Aim of the task -> Copy every line of the listing that holds the string "none".

* * * * *

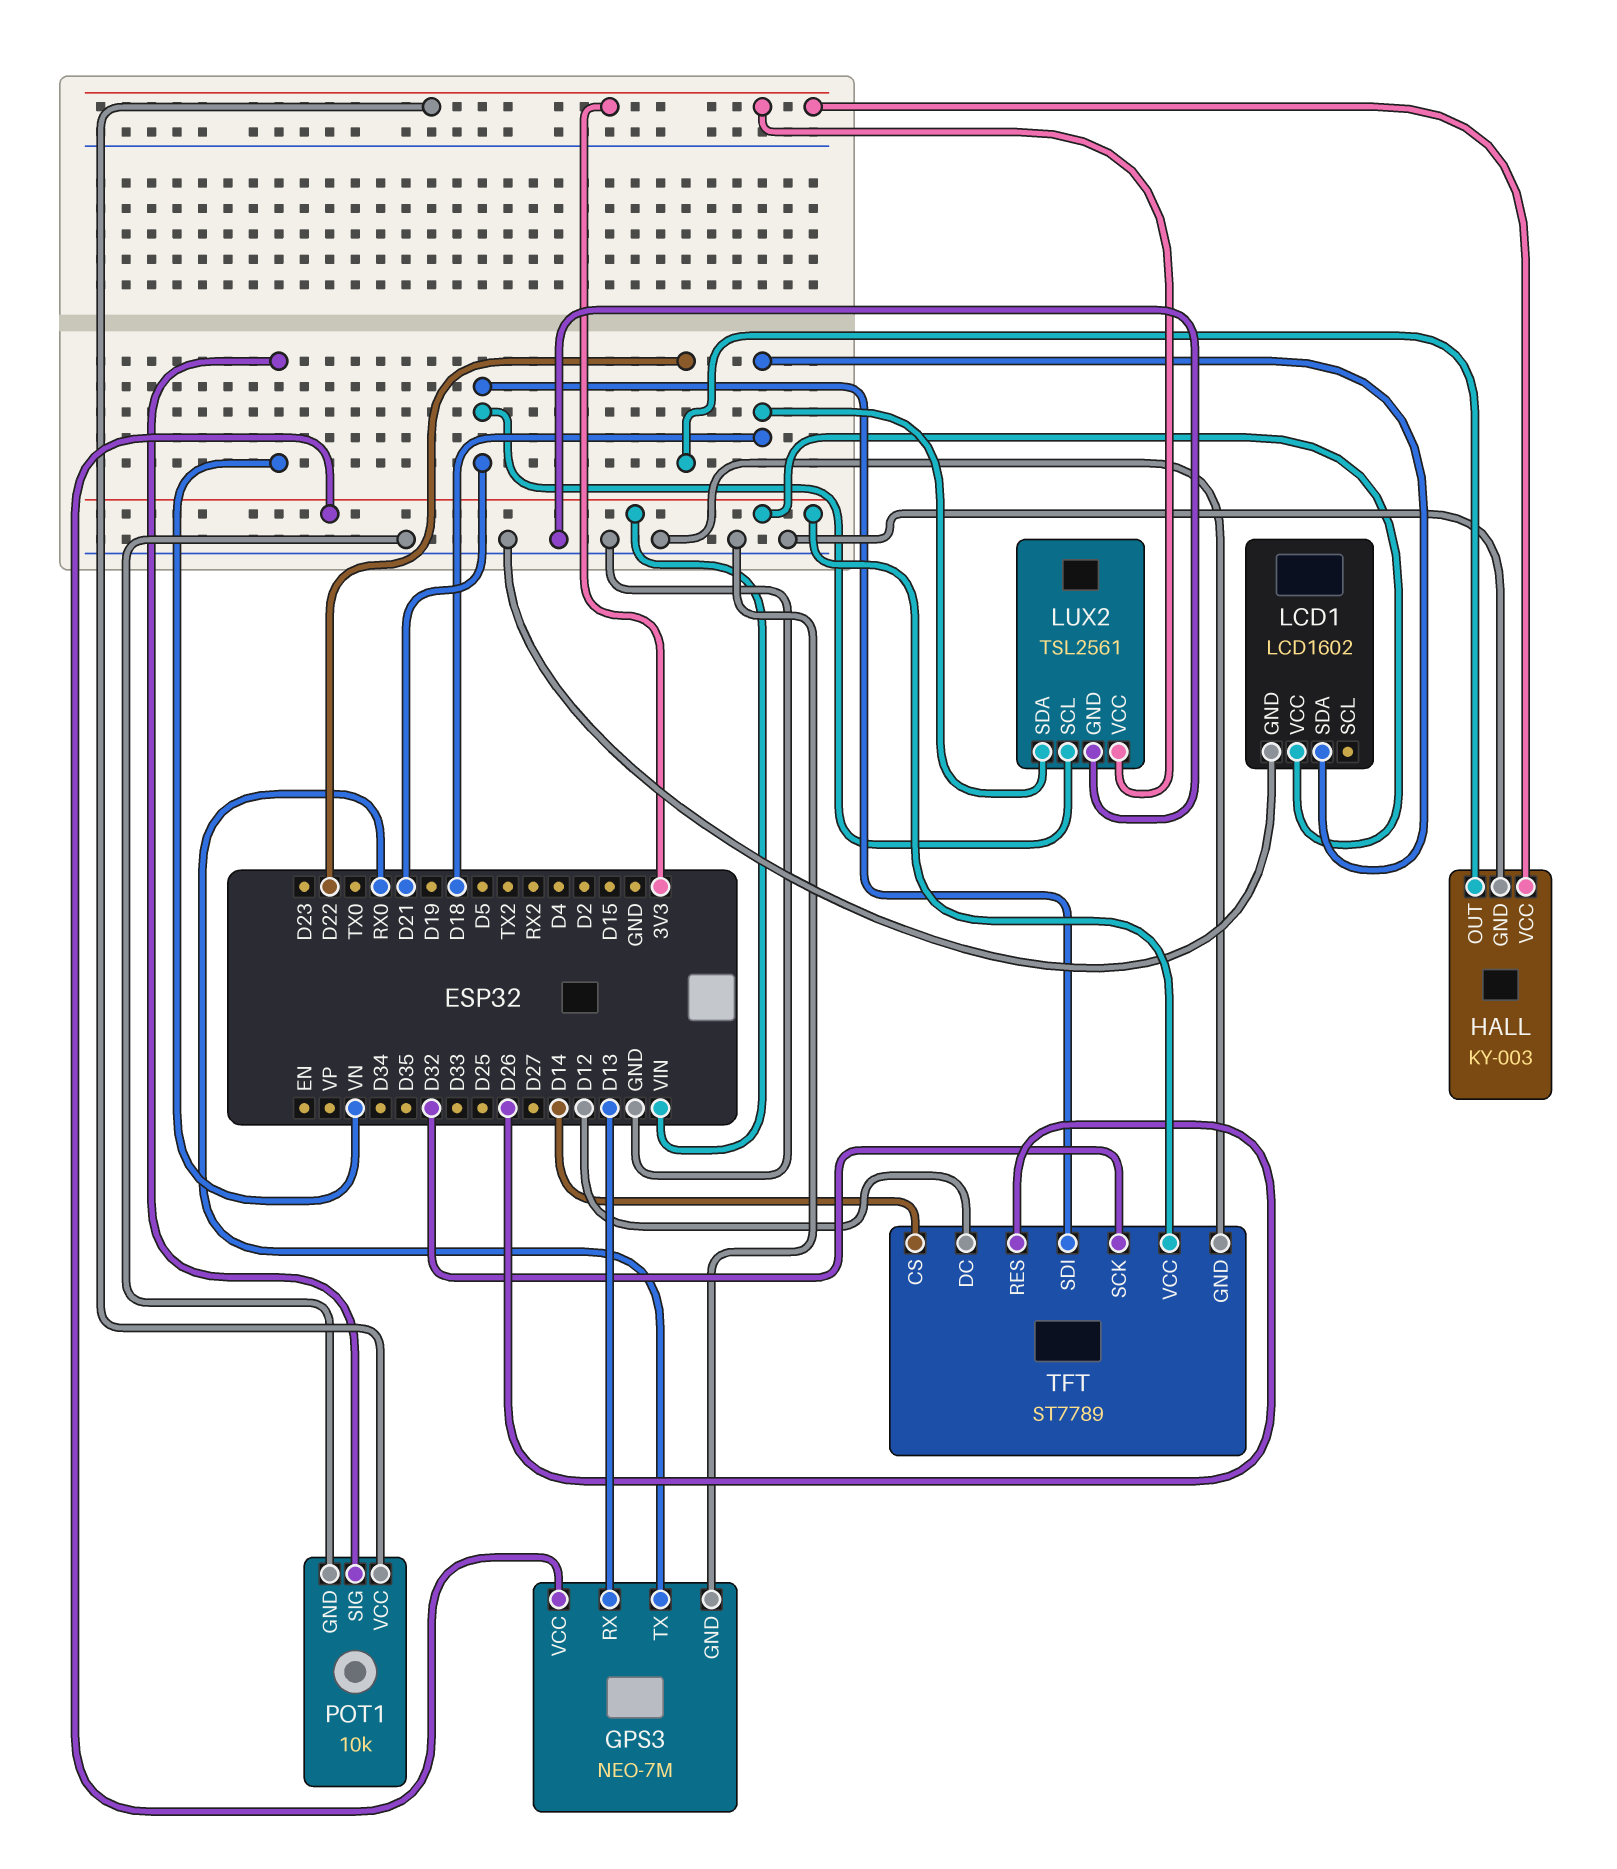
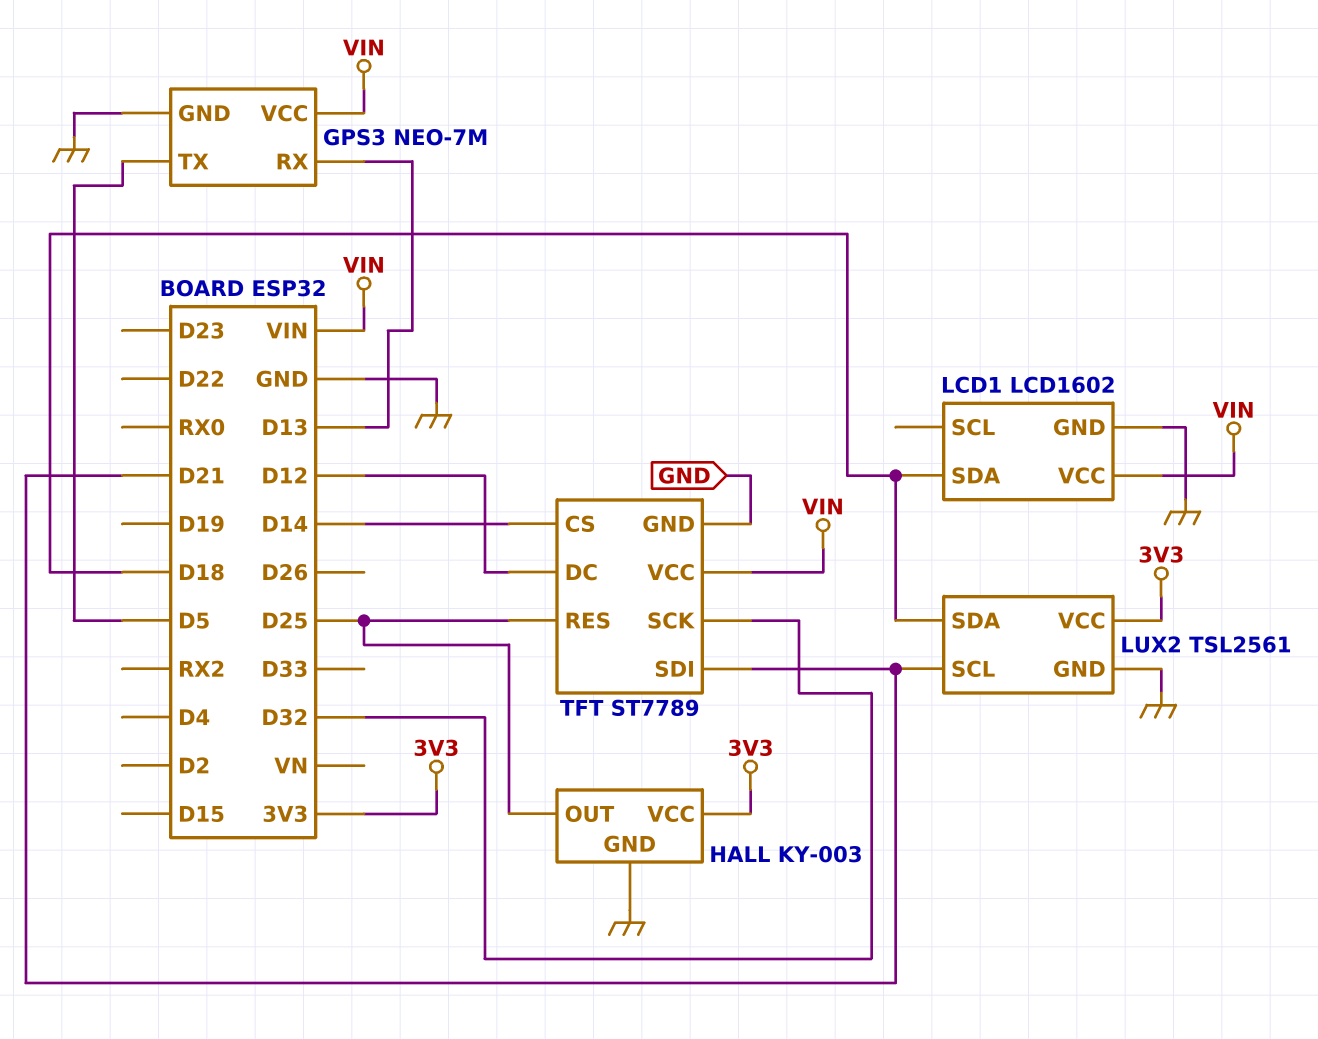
GPS3 pin TX: RX0 -> D5
HALL pin OUT: D22 -> D25
POT1: 10k -> none
POT1 pin GND: GND -> none
POT1 pin SIG: VN -> none
POT1 pin VCC: 3V3 -> none
TFT pin RES: D26 -> D25

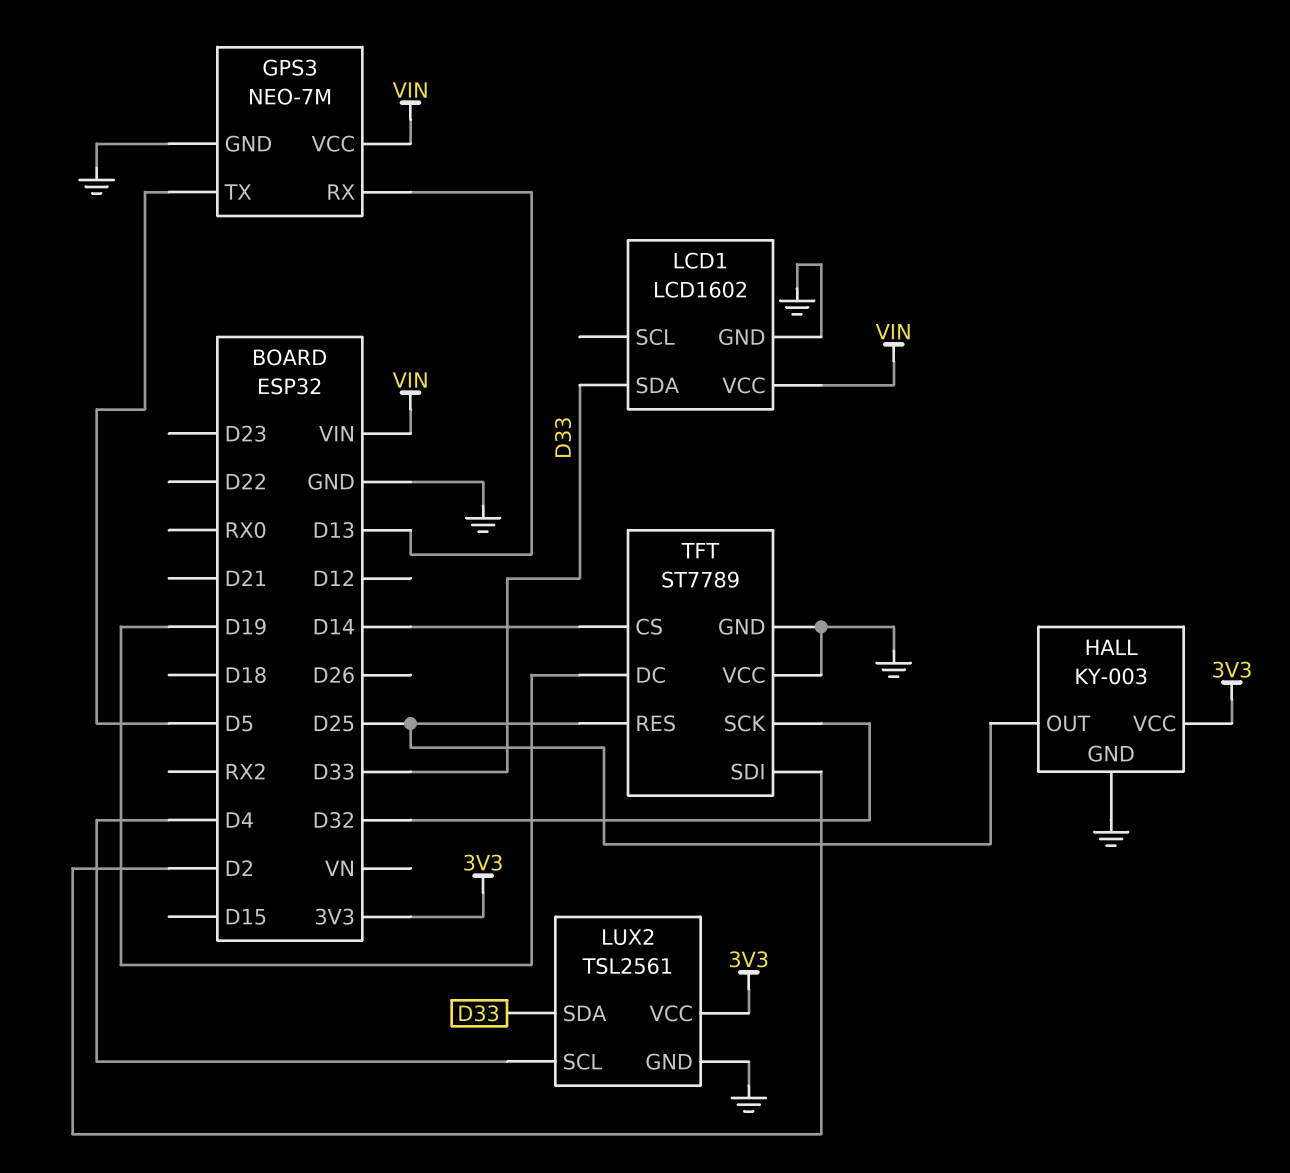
LCD1 pin SDA: D18 -> D33
LUX2 pin SCL: D21 -> D4
LUX2 pin SDA: D18 -> D33
TFT pin DC: D12 -> D19
TFT pin SDI: D21 -> D2
TFT pin VCC: VIN -> GND

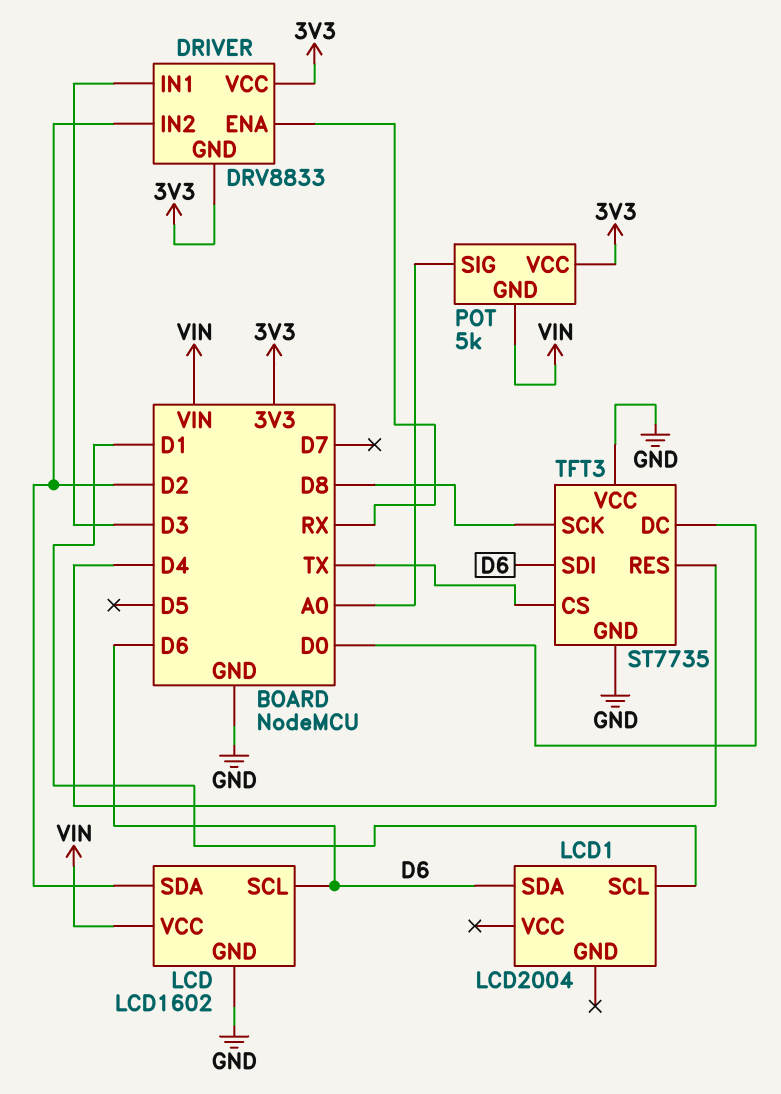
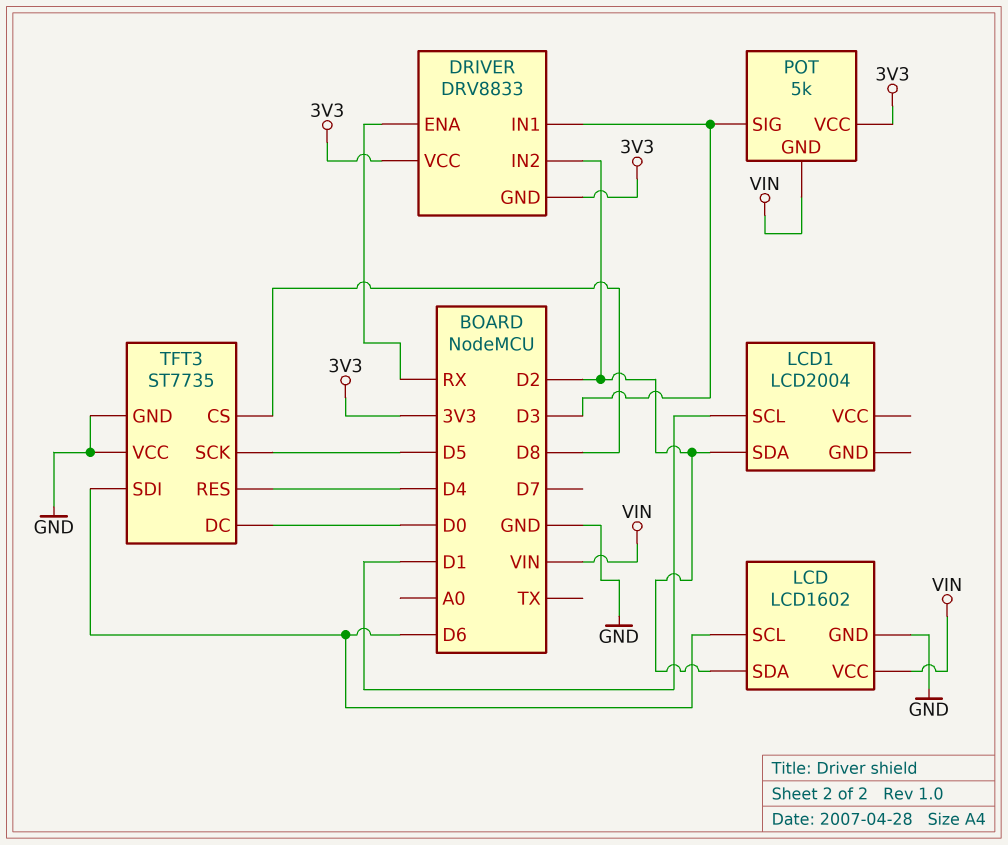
LCD1 pin SDA: D6 -> D2
POT pin SIG: A0 -> D3
TFT3 pin CS: TX -> D8
TFT3 pin SCK: D8 -> D5

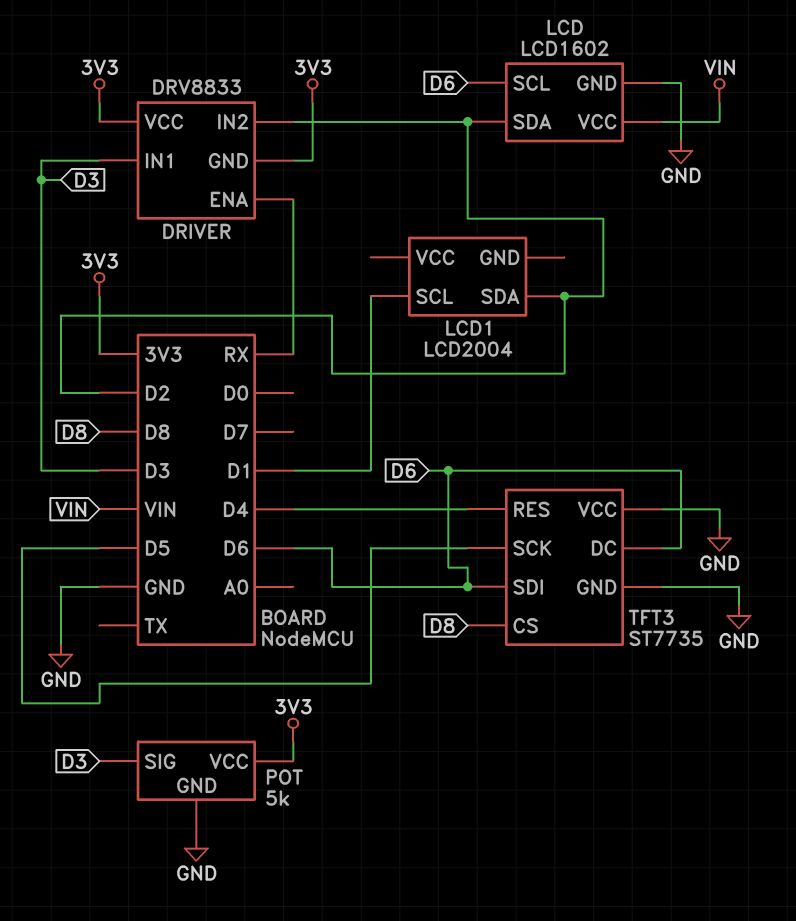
POT pin GND: VIN -> GND
TFT3 pin DC: D0 -> D6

* * * * *

Exercise answer ->
POT1: 10k -> none
POT1 pin GND: GND -> none
POT1 pin SIG: VN -> none
POT1 pin VCC: 3V3 -> none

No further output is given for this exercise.